--- Records shown ---
★ ★ ★ ★ ★

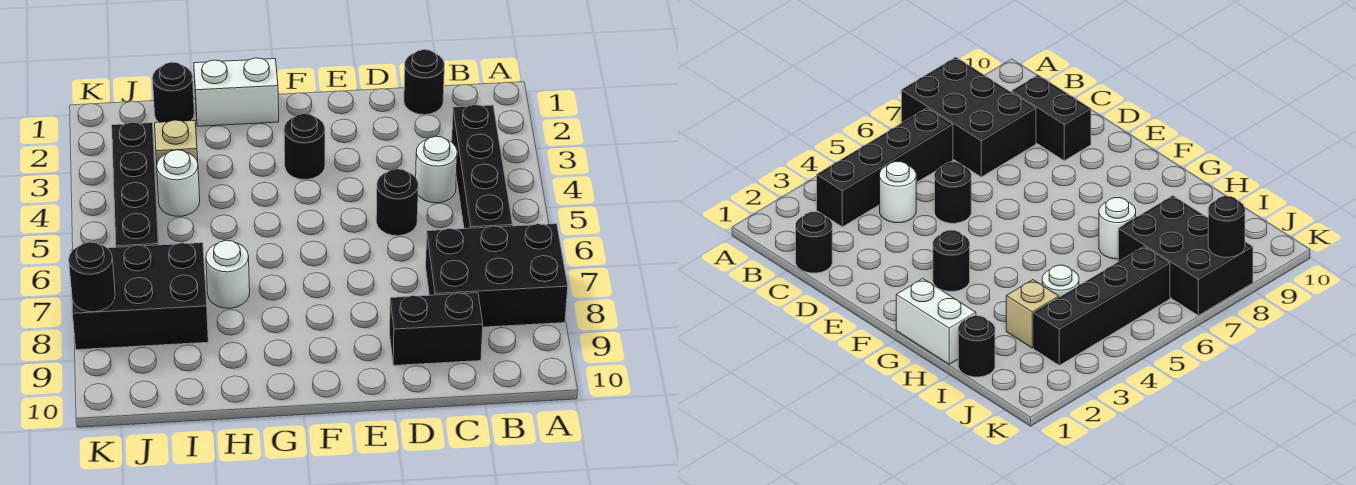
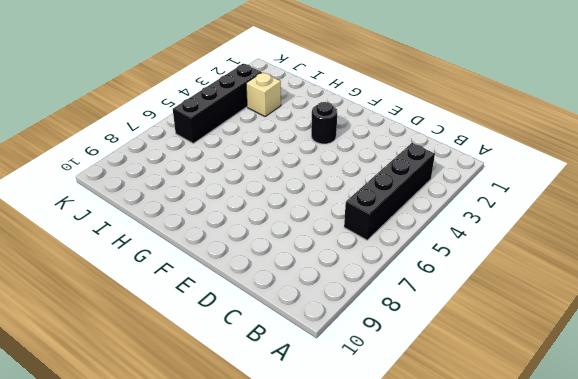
none -> black brick A7:C8 level 1
none -> black round brick C1 level 1
none -> white round brick C4 level 1

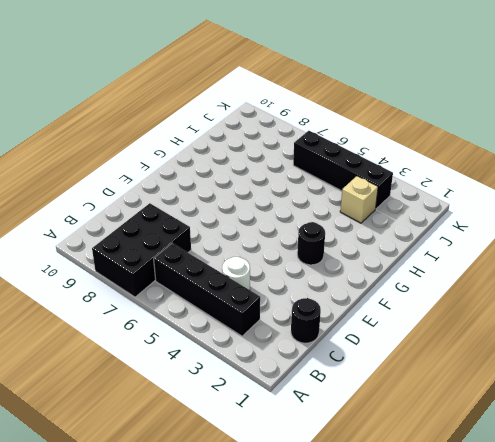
none -> black brick C9:D9 level 1
none -> black round brick D5 level 1
none -> white brick G1:H1 level 1

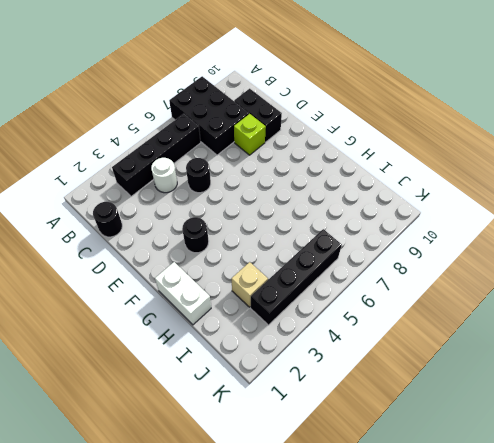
lime brick D8 level 1 -> none
none -> white round brick H7 level 1
none -> black round brick I1 level 1
none -> white round brick I4 level 1

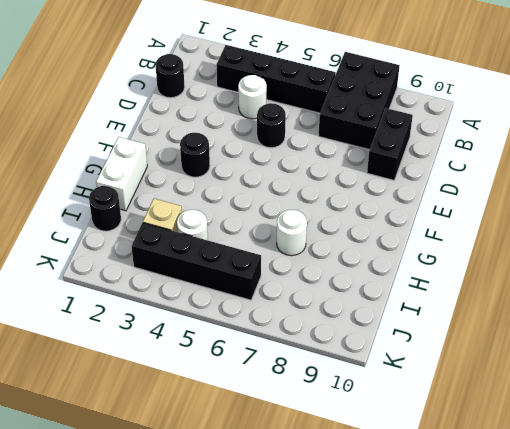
none -> black brick I7:K8 level 1
none -> black round brick K8 level 2

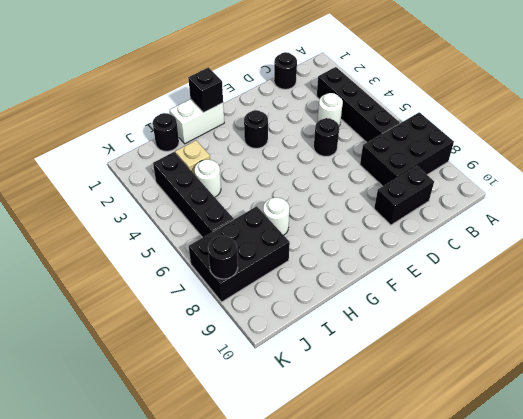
black brick G1 level 2 -> none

★ ★ ★ ★ ★

--- Problem details ---
Output every entry exactly, leaving out pictures.

--- Answer to this exercise ---
none -> black brick A7:C8 level 1
none -> black round brick C1 level 1
none -> white round brick C4 level 1

none -> black brick C9:D9 level 1
none -> black round brick D5 level 1
none -> white brick G1:H1 level 1

lime brick D8 level 1 -> none
none -> white round brick H7 level 1
none -> black round brick I1 level 1
none -> white round brick I4 level 1

none -> black brick I7:K8 level 1
none -> black round brick K8 level 2

black brick G1 level 2 -> none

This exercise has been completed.